Task goal: Could you repeat the listing below exactly while leaving its pictures behind?

Exercise inputs:

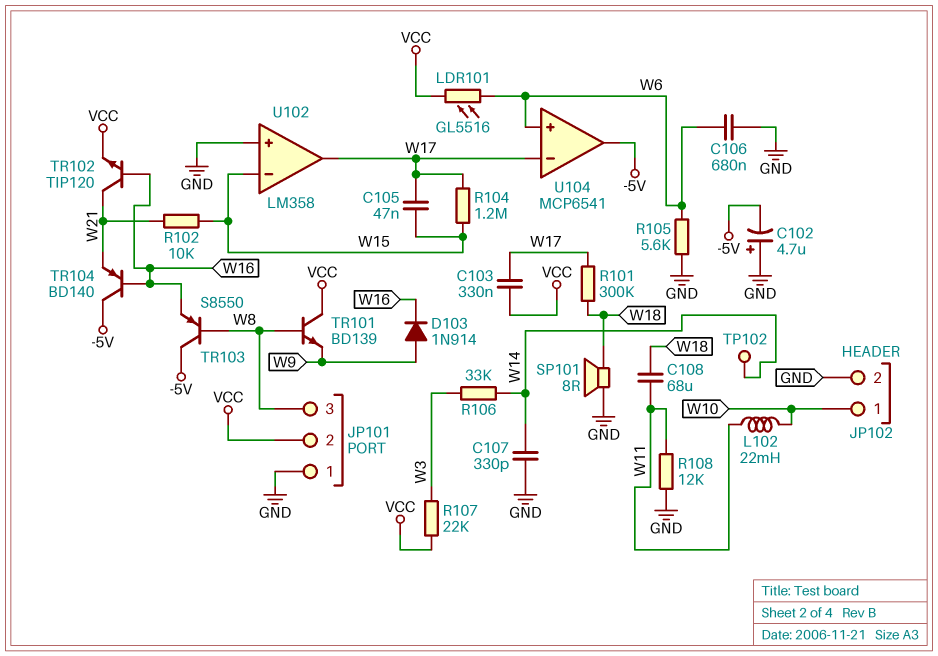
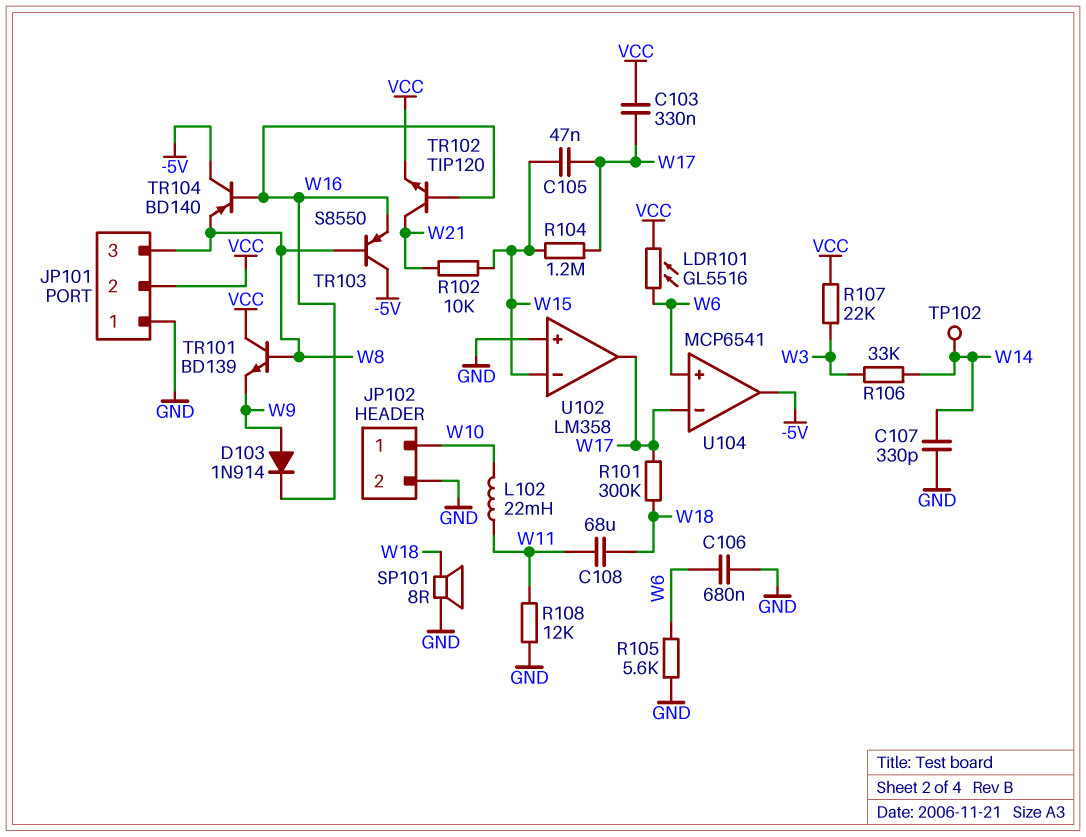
C102: 4.7uF (plus GND, minus -5V) -> none
TR104: PNP BD140 (B W16, C -5V, E W21) -> PNP BD140 (B W16, C -5V, E W8)

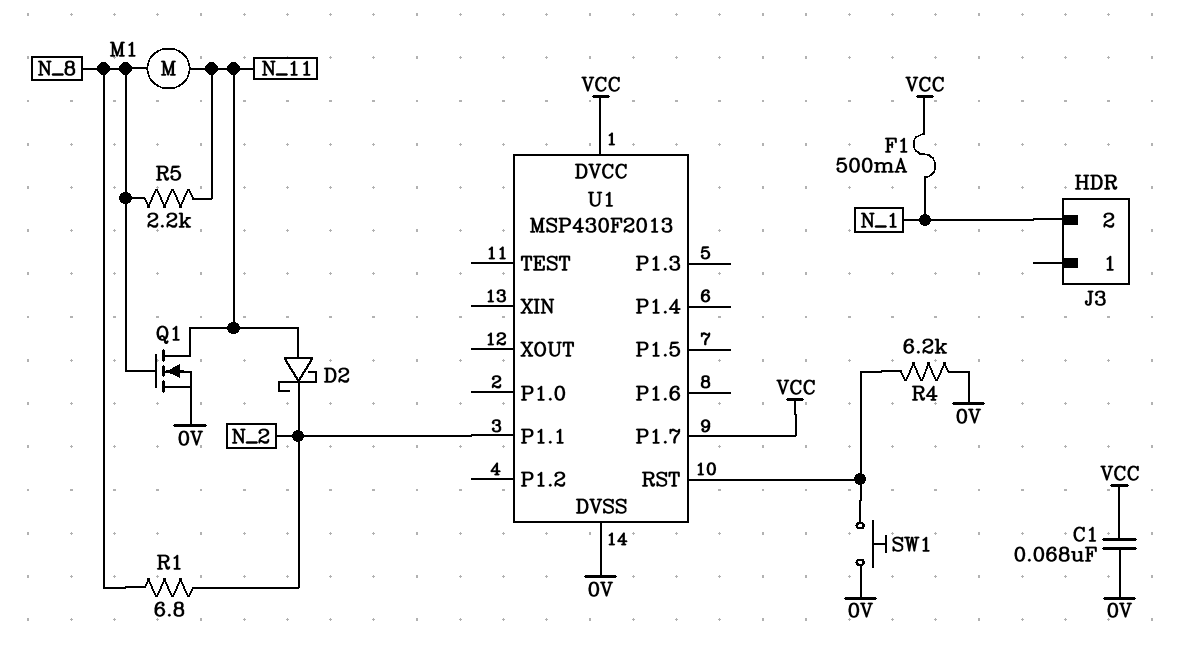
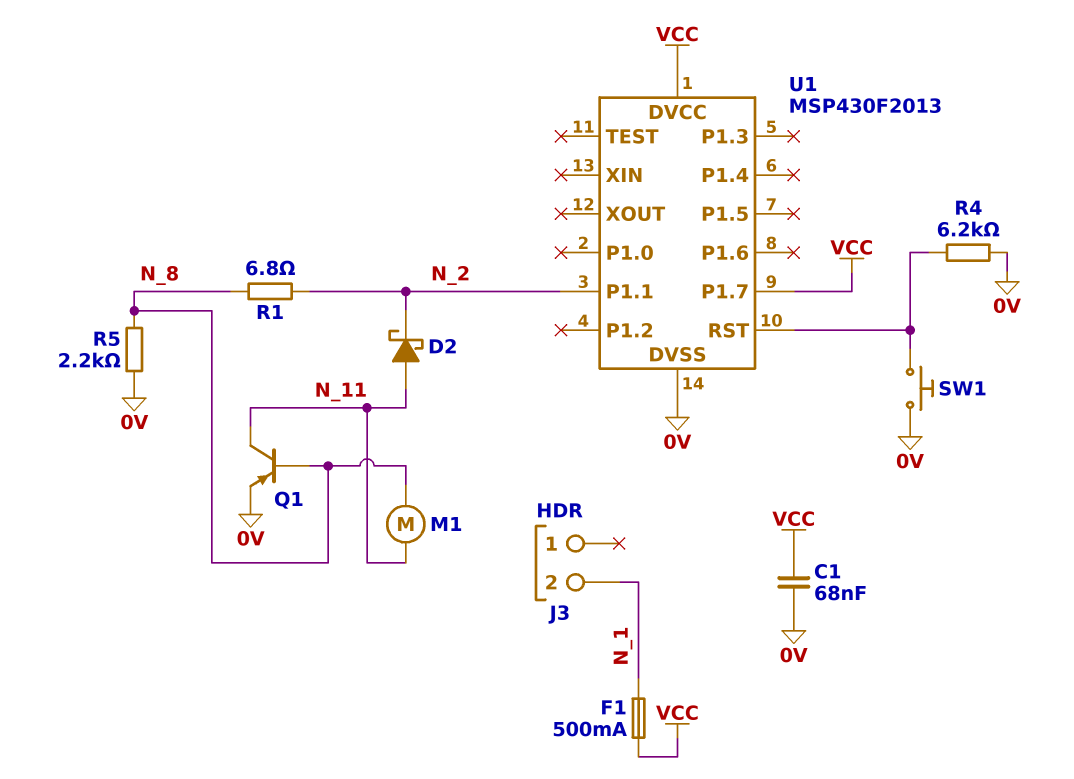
Q1: NMOS (G N_8, D N_11, S 0V) -> PNP (B N_8, C N_11, E 0V)
R5: 2.2k (N_8, N_11) -> 2.2k (0V, N_8)

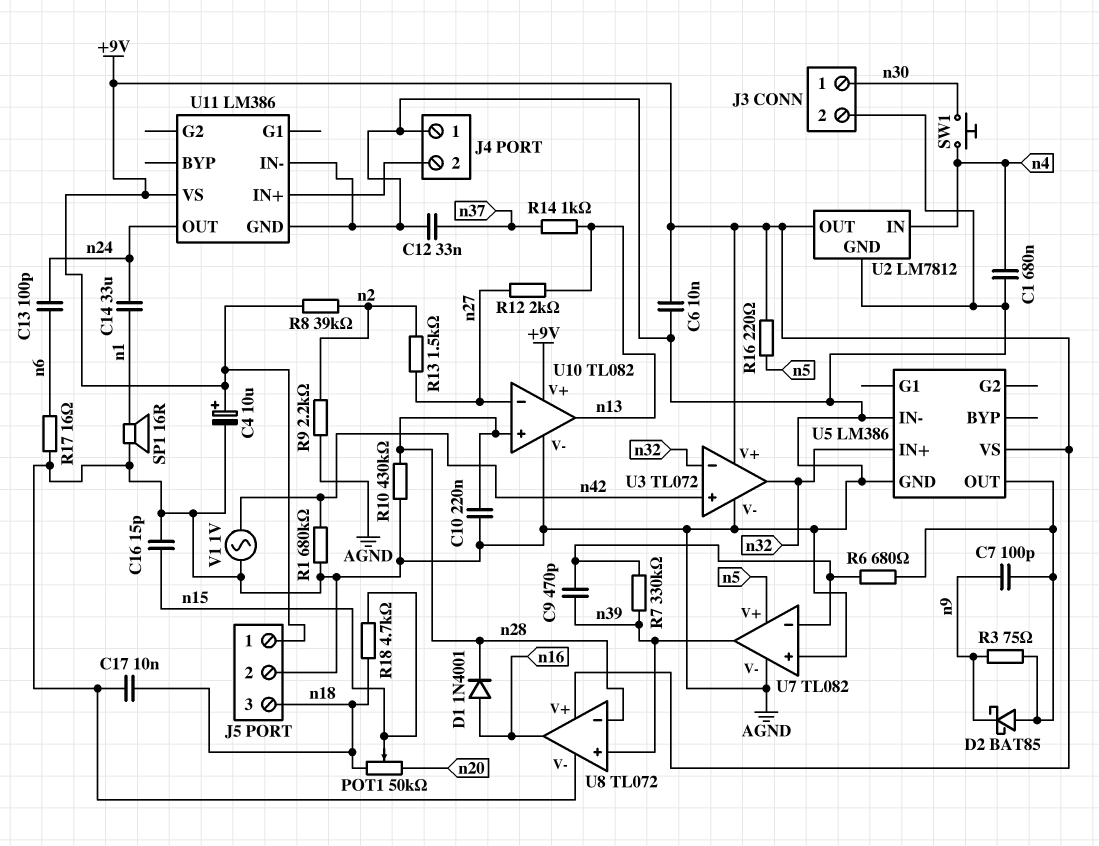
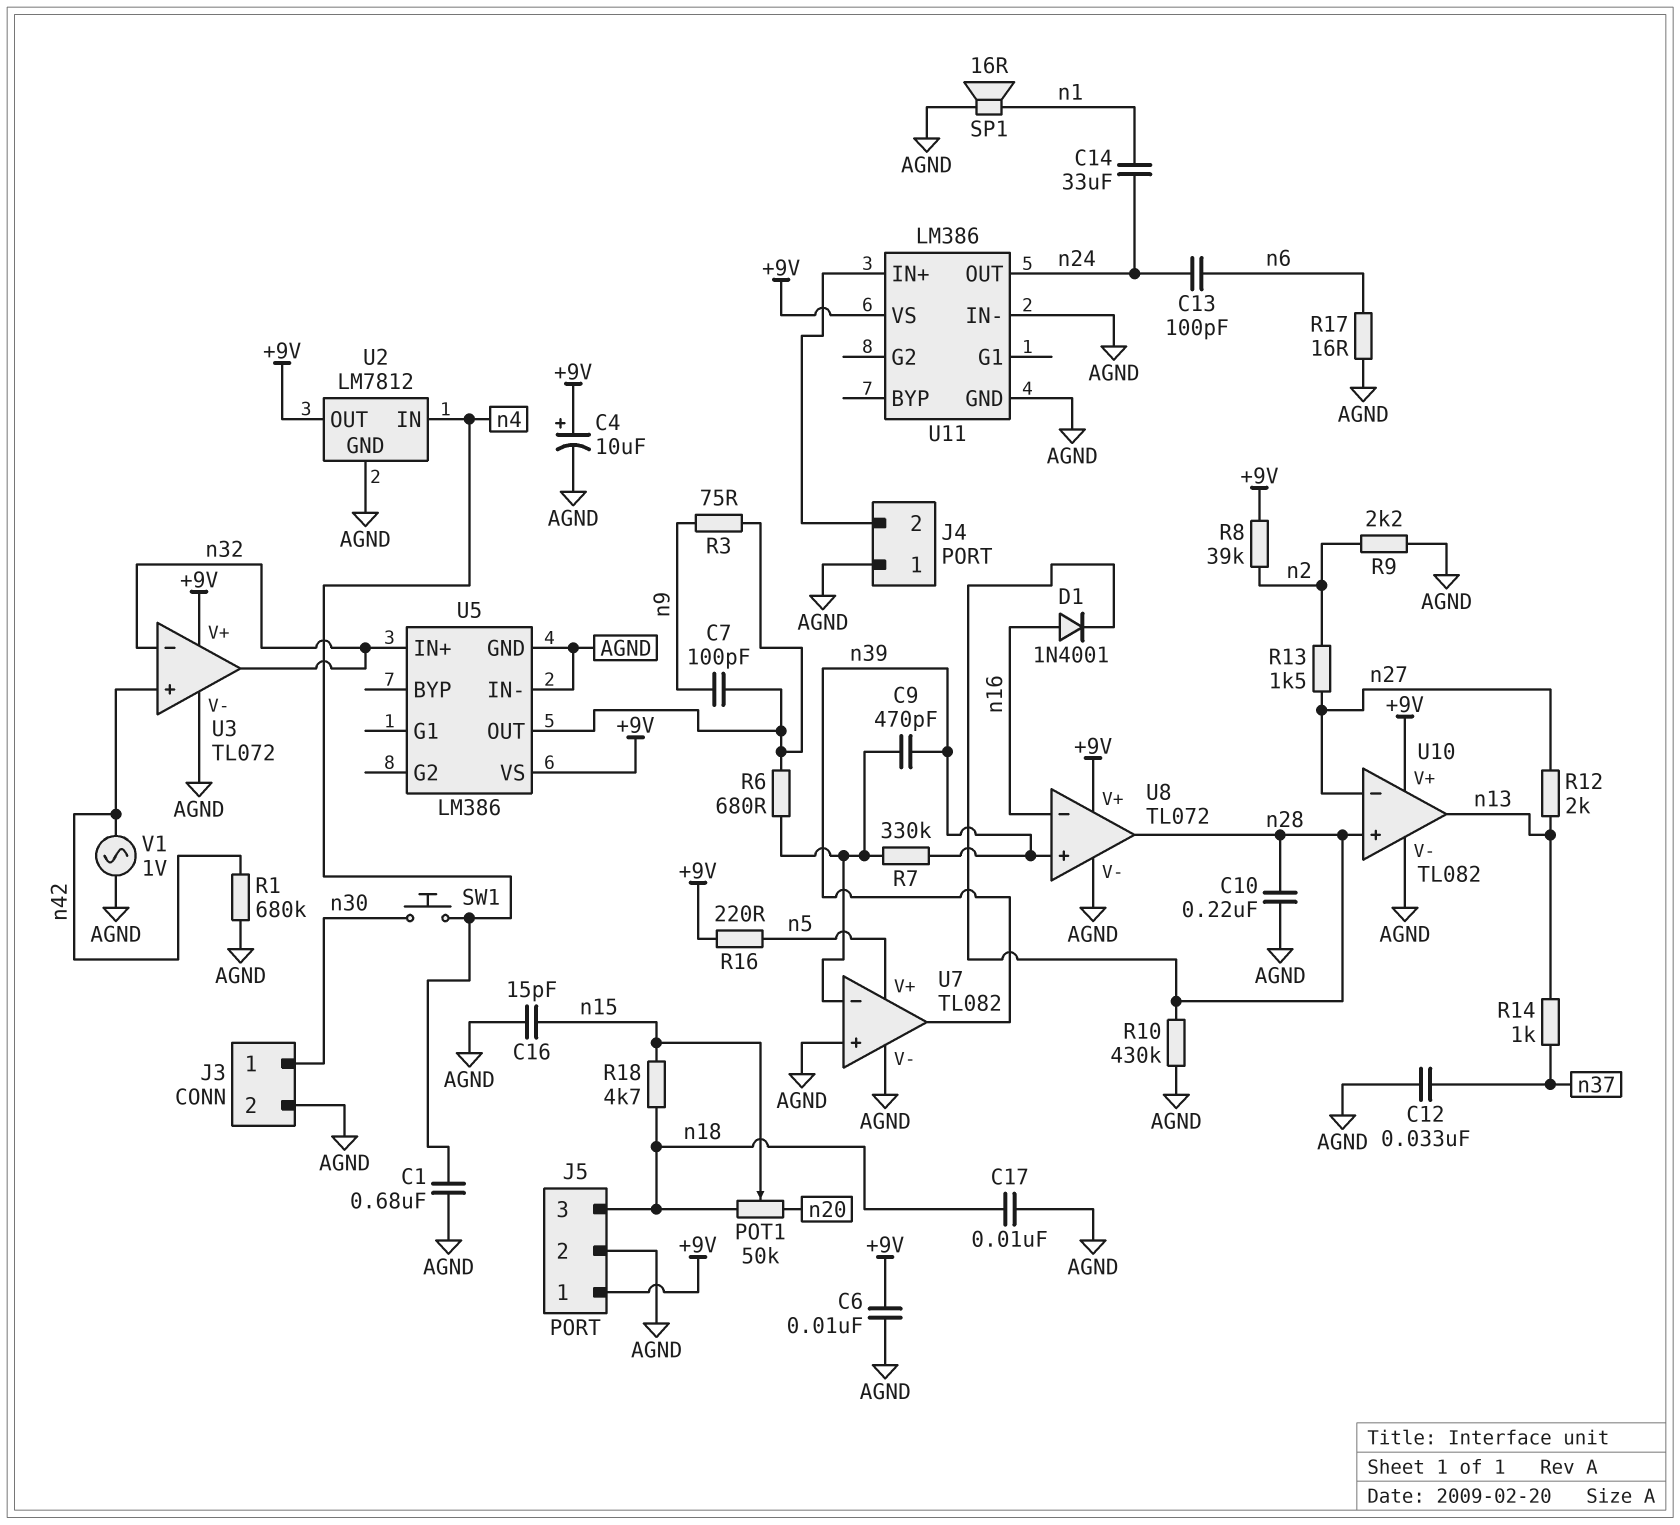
D2: schottky BAT85 (A U5/OUT, K n9) -> none
U8 pin in-: n28 -> n16
U8 pin out: n16 -> n28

Answer section:
C102: 4.7uF (plus GND, minus -5V) -> none
TR104: PNP BD140 (B W16, C -5V, E W21) -> PNP BD140 (B W16, C -5V, E W8)

Q1: NMOS (G N_8, D N_11, S 0V) -> PNP (B N_8, C N_11, E 0V)
R5: 2.2k (N_8, N_11) -> 2.2k (0V, N_8)

D2: schottky BAT85 (A U5/OUT, K n9) -> none
U8 pin in-: n28 -> n16
U8 pin out: n16 -> n28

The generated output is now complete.